▸ **ACTIVITY**: Please work out the number of lines in the following material that include "pink", and reply with only that number.

------ TASK MATERIAL ------

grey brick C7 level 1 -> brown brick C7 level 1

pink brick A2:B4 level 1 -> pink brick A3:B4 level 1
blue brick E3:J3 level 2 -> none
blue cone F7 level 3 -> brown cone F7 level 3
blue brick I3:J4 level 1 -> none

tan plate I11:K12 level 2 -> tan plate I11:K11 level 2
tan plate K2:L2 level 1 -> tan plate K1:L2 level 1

------
------ TASK MATERIAL ------

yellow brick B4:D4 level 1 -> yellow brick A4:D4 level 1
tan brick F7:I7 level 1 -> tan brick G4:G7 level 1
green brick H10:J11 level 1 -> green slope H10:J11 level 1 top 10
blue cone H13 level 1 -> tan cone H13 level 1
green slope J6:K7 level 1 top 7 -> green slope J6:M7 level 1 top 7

------
------ TASK MATERIAL ------

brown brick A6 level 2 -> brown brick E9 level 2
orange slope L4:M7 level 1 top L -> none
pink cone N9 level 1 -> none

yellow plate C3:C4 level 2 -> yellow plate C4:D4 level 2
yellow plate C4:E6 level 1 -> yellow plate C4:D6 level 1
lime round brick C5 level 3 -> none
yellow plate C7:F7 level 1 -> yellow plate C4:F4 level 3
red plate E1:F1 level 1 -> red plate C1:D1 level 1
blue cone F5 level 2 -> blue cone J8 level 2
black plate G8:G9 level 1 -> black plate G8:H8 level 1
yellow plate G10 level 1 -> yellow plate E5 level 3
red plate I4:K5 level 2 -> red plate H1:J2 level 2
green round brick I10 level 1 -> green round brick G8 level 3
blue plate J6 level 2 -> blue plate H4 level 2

------

▸ **RESPONSE TO THIS EXERCISE**: 2